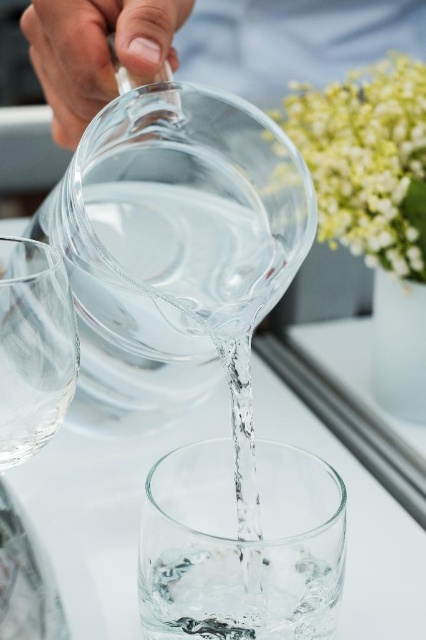
You are setting up a dining table and need to pour water from the clear glass pitcher at upper center into the transparent glass wine glass at left. Based on their positions, will the water flow naturally into the glass without needing to adjust their positions?

The clear glass pitcher at upper center is located above the transparent glass wine glass at left, so the water will flow naturally into the glass without needing to adjust their positions.

You are trying to locate the clear glass pitcher at upper center in the image. What are its coordinates?

The clear glass pitcher at upper center is located at coordinates point (207, 45).

You are trying to pour water from the clear glass pitcher at upper center into the second glass. The second glass is positioned slightly below the pitcher. How far apart are the two glasses?

The clear glass pitcher at upper center and the second glass are 27.90 centimeters apart.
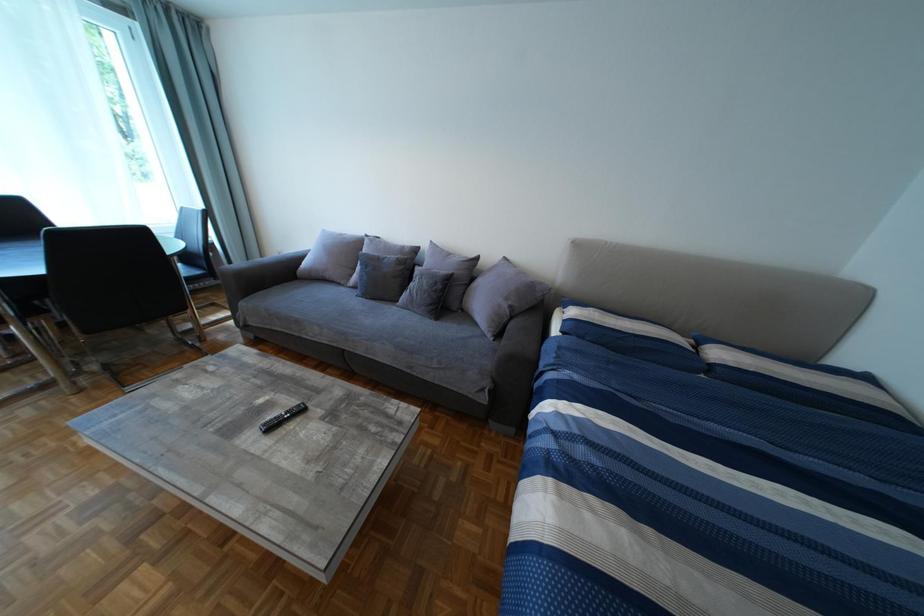
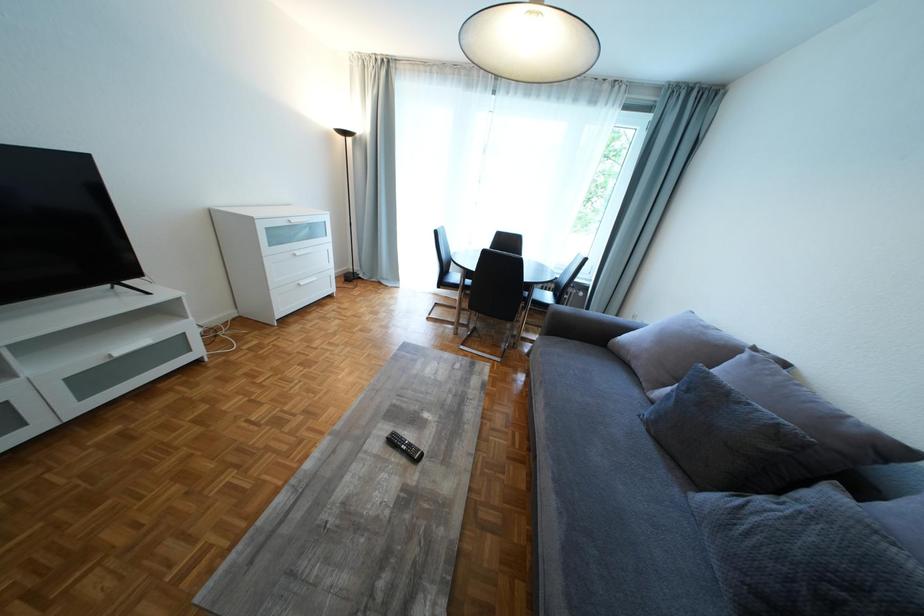
Question: The first image is from the beginning of the video and the second image is from the end. How did the camera likely rotate when shooting the video?

Choices:
 (A) Left
 (B) Right
 (C) Up
 (D) Down

Answer: (A)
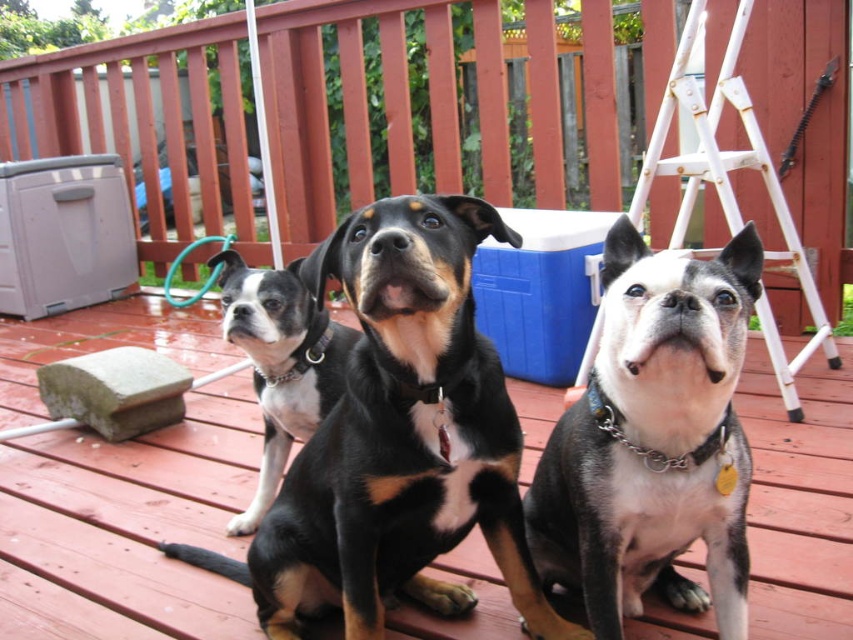
Looking at this image, you are standing on the wooden deck and want to place a gray plastic cooler at left. Where exactly should you put it according to the coordinates provided?

The gray plastic cooler at left should be placed at the 2D location point of coordinates (64, 234).

You are organizing a picnic and need to place the gray plastic cooler at left and the blue plastic cooler at center on the deck. Which cooler should you move first to ensure they are aligned properly?

The gray plastic cooler at left is positioned on the left side of the blue plastic cooler at center, so you should move the gray plastic cooler at left first to align them properly.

What you need to do: Render all of the material above as a numbered list with one entry per line, skipping blank lines and leaving out the pictures.

Finished exercise:
1. You are setting up a dining table and need to pour water from the clear glass pitcher at upper center into the transparent glass wine glass at left. Based on their positions, will the water flow naturally into the glass without needing to adjust their positions?
2. The clear glass pitcher at upper center is located above the transparent glass wine glass at left, so the water will flow naturally into the glass without needing to adjust their positions.
3. You are trying to locate the clear glass pitcher at upper center in the image. What are its coordinates?
4. The clear glass pitcher at upper center is located at coordinates point (207, 45).
5. You are trying to pour water from the clear glass pitcher at upper center into the second glass. The second glass is positioned slightly below the pitcher. How far apart are the two glasses?
6. The clear glass pitcher at upper center and the second glass are 27.90 centimeters apart.
7. Question: The first image is from the beginning of the video and the second image is from the end. How did the camera likely rotate when shooting the video?
8. Choices:
9.  (A) Left
10.  (B) Right
11.  (C) Up
12.  (D) Down
13. Answer: (A)
14. Looking at this image, you are standing on the wooden deck and want to place a gray plastic cooler at left. Where exactly should you put it according to the coordinates provided?
15. The gray plastic cooler at left should be placed at the 2D location point of coordinates (64, 234).
16. You are organizing a picnic and need to place the gray plastic cooler at left and the blue plastic cooler at center on the deck. Which cooler should you move first to ensure they are aligned properly?
17. The gray plastic cooler at left is positioned on the left side of the blue plastic cooler at center, so you should move the gray plastic cooler at left first to align them properly.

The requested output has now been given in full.